_PROVIDED RECORDS_.
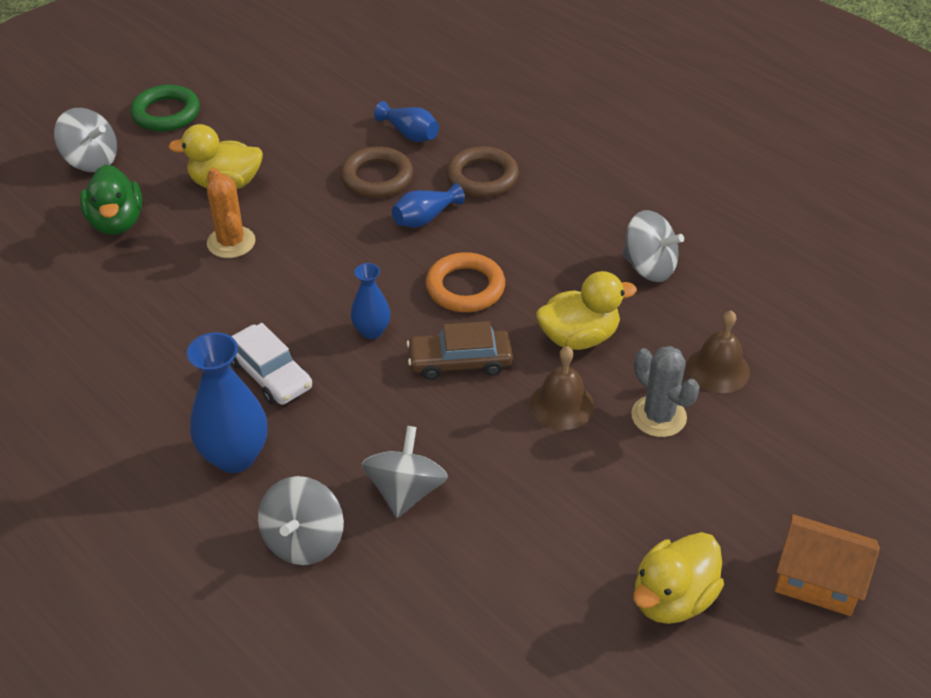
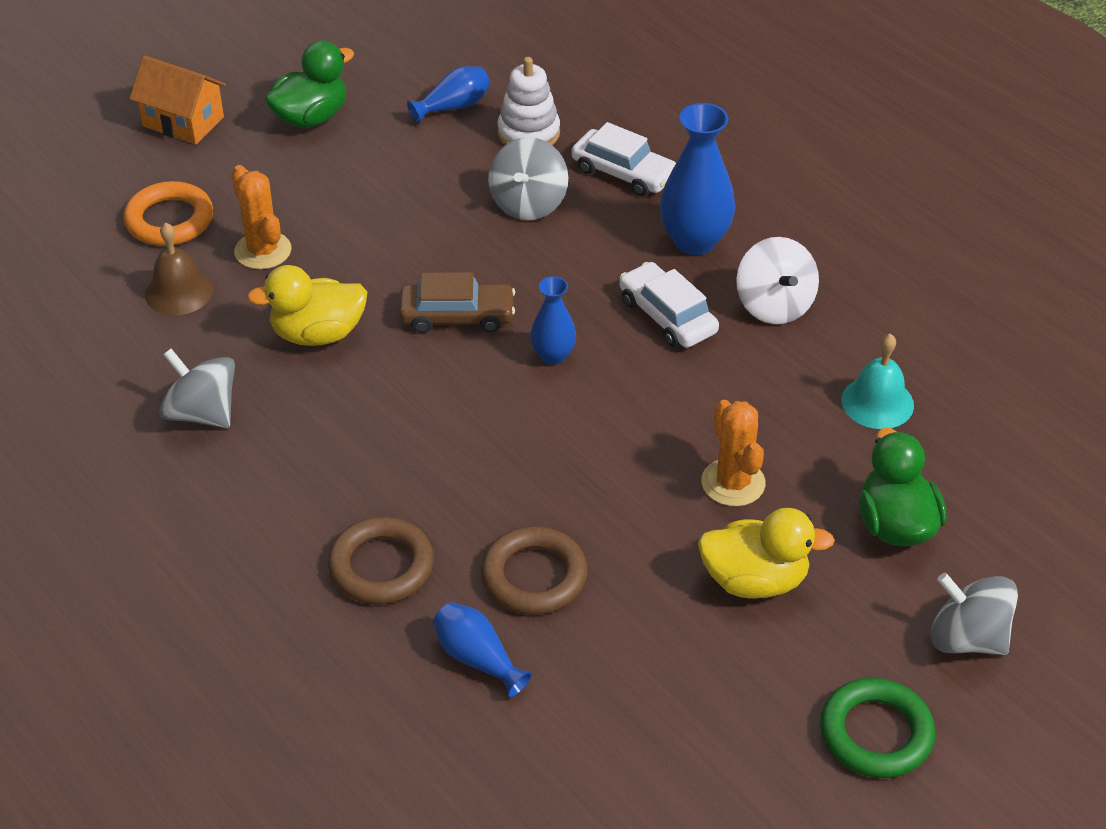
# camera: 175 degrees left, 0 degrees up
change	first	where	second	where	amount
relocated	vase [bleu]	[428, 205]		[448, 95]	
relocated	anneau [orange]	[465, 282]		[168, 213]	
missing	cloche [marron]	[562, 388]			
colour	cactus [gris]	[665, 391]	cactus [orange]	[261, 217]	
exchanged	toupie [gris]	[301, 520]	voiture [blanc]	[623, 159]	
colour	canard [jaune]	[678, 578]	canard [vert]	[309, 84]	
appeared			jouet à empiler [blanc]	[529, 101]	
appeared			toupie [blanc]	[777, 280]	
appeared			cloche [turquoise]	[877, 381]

_WHAT YOU NEED TO DO_. Would you return the data above exactly as written, minus the images?

_EXPECTED OUTPUT_.
# camera: 175 degrees left, 0 degrees up
change	first	where	second	where	amount
relocated	vase [bleu]	[428, 205]		[448, 95]	
relocated	anneau [orange]	[465, 282]		[168, 213]	
missing	cloche [marron]	[562, 388]			
colour	cactus [gris]	[665, 391]	cactus [orange]	[261, 217]	
exchanged	toupie [gris]	[301, 520]	voiture [blanc]	[623, 159]	
colour	canard [jaune]	[678, 578]	canard [vert]	[309, 84]	
appeared			jouet à empiler [blanc]	[529, 101]	
appeared			toupie [blanc]	[777, 280]	
appeared			cloche [turquoise]	[877, 381]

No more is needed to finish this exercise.